■ ASSIGNMENT
With pictures omitted, the line containing "cadeau/vert <770,137> →" and all later lines of the records below are to be restated word for word.

Object correspondence data
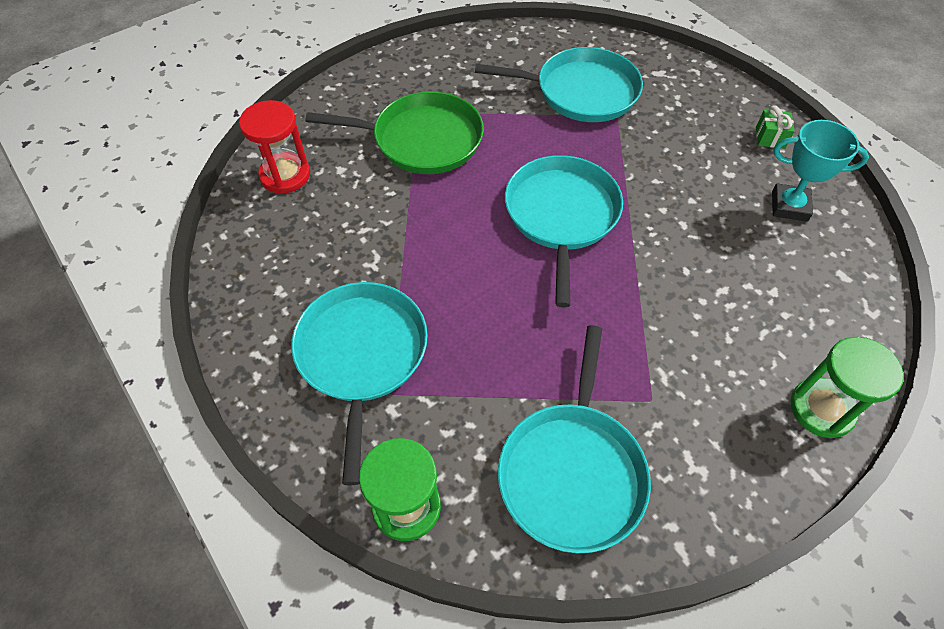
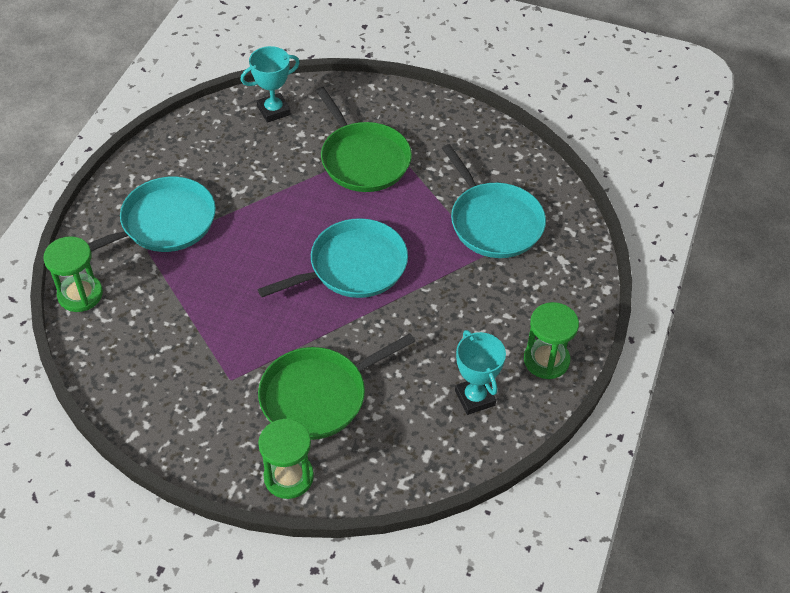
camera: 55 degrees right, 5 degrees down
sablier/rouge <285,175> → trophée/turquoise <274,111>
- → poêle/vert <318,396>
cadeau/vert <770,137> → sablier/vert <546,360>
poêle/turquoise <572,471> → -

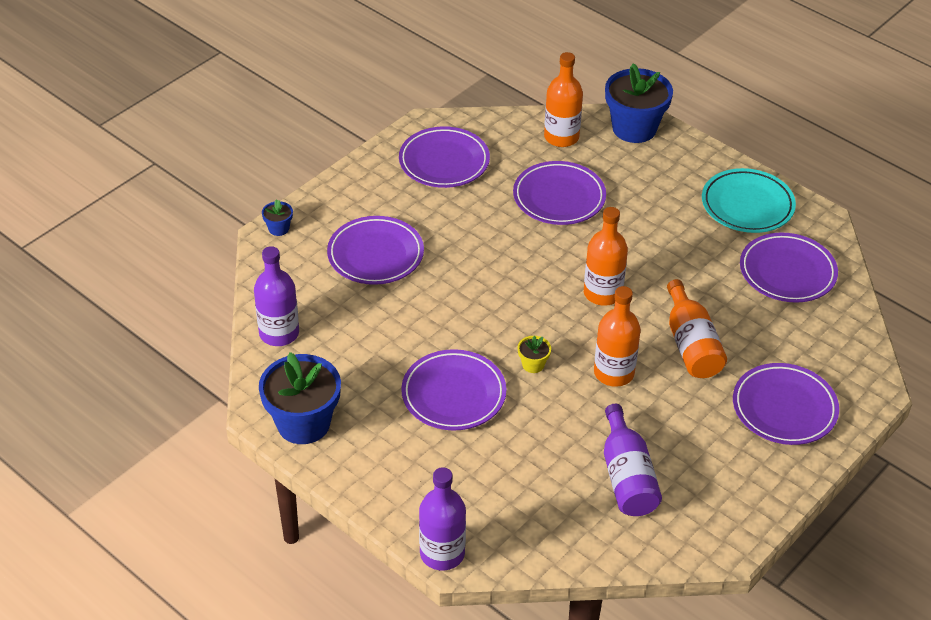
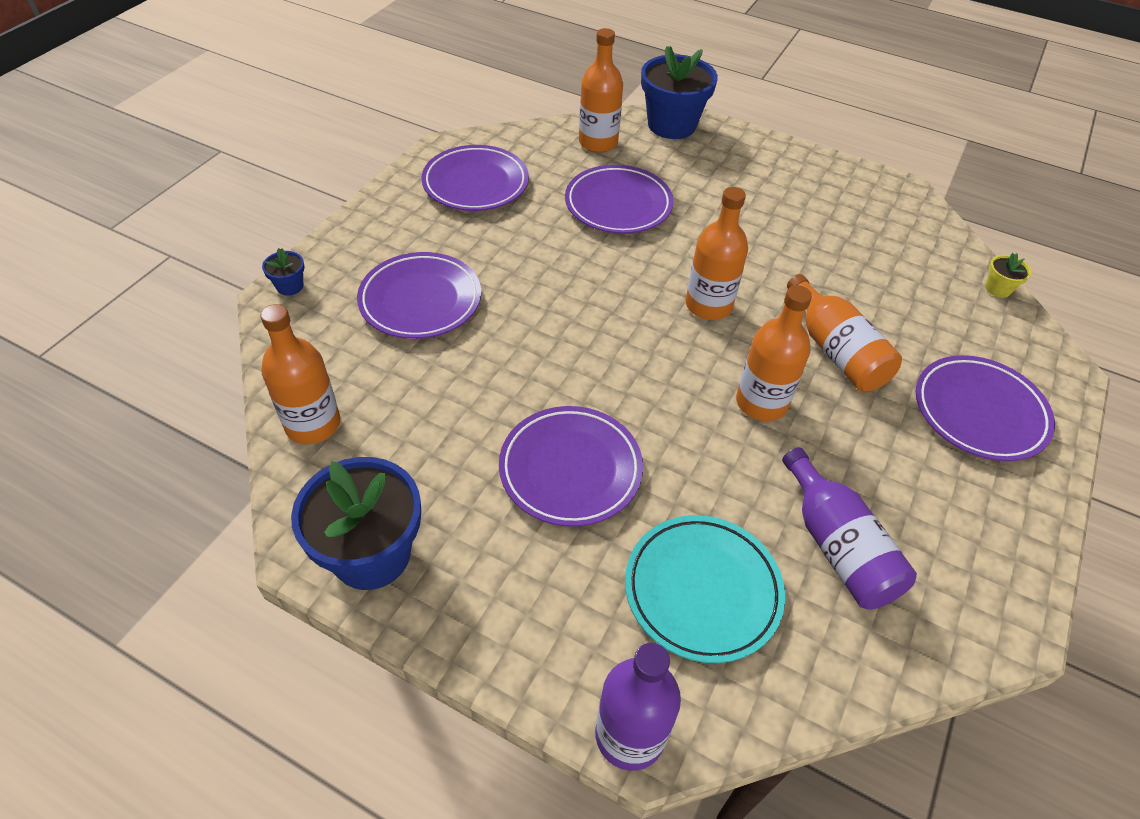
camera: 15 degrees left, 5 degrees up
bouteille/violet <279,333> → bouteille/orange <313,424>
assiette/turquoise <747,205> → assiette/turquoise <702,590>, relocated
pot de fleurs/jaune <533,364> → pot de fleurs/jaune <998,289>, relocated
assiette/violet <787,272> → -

■ WRITTEN RESPONSE
cadeau/vert <770,137> → sablier/vert <546,360>
poêle/turquoise <572,471> → -

camera: 15 degrees left, 5 degrees up
bouteille/violet <279,333> → bouteille/orange <313,424>
assiette/turquoise <747,205> → assiette/turquoise <702,590>, relocated
pot de fleurs/jaune <533,364> → pot de fleurs/jaune <998,289>, relocated
assiette/violet <787,272> → -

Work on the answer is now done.